╭─ SUPPLIED MATERIAL

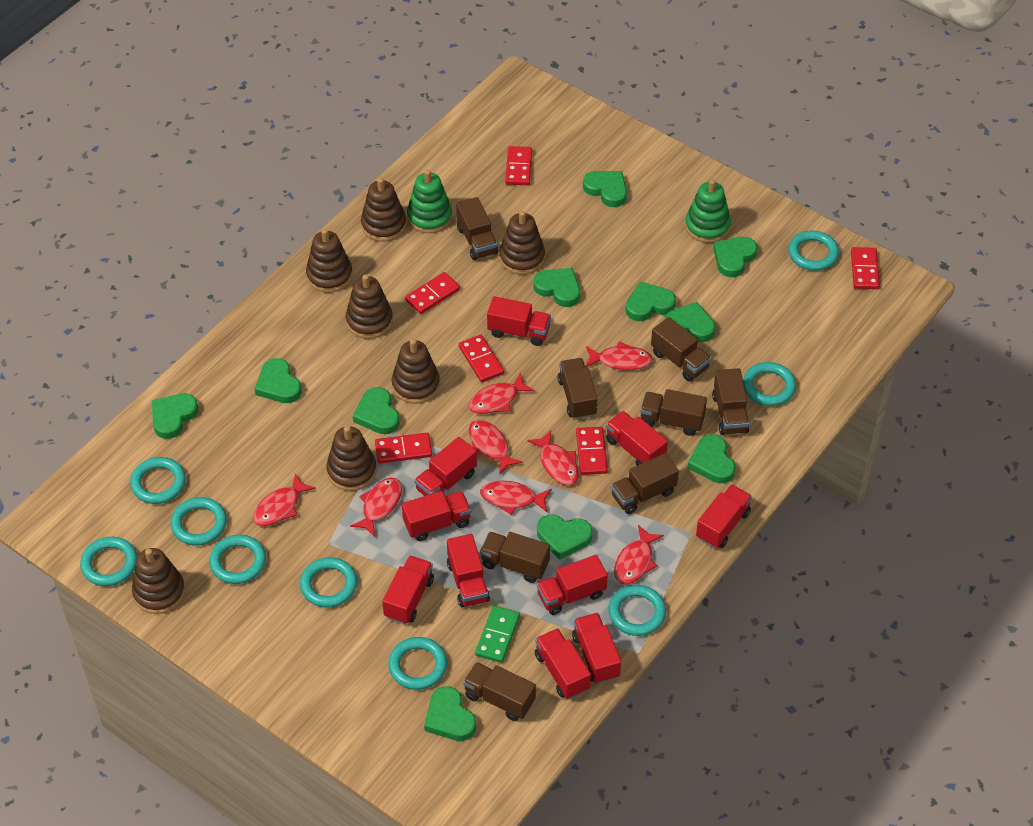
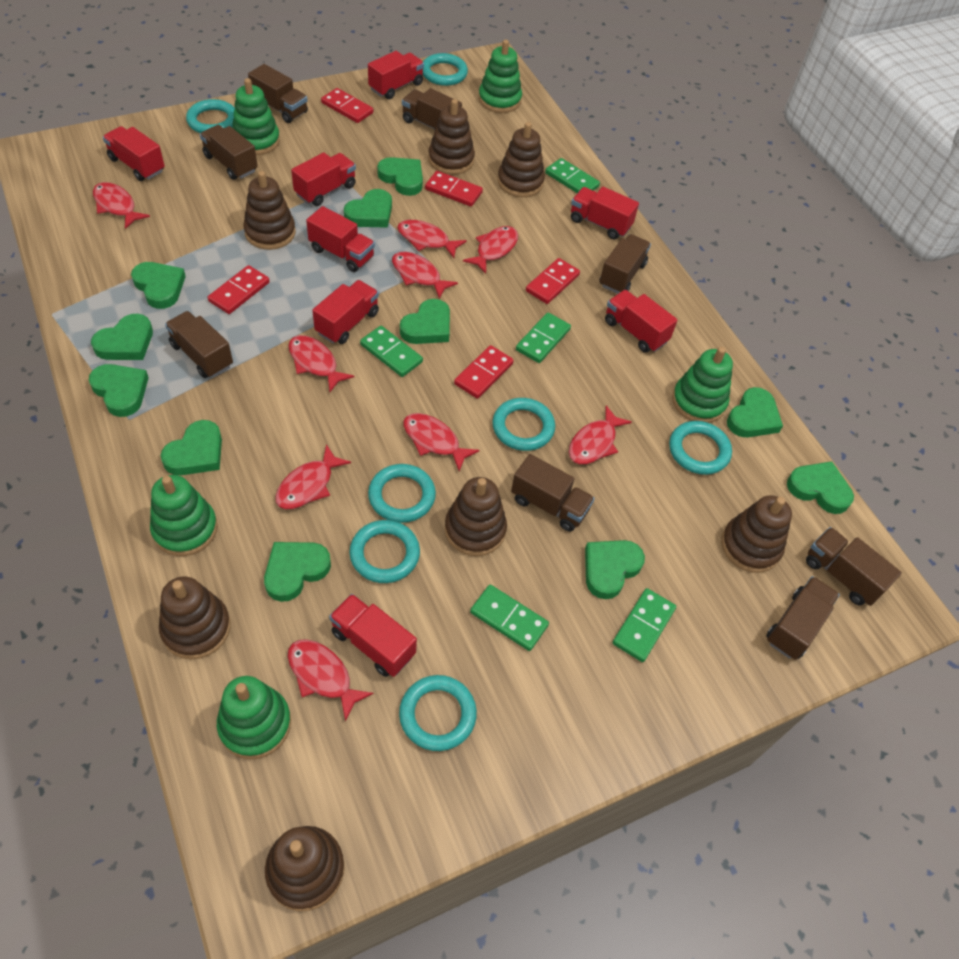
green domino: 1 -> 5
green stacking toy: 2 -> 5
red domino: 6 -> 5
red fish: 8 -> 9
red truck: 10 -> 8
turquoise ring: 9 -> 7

╰─

[JOB]: Please copy the data above exactly, omitting the pictures.

[SOLUTION TO THIS EXERCISE]:
green domino: 1 -> 5
green stacking toy: 2 -> 5
red domino: 6 -> 5
red fish: 8 -> 9
red truck: 10 -> 8
turquoise ring: 9 -> 7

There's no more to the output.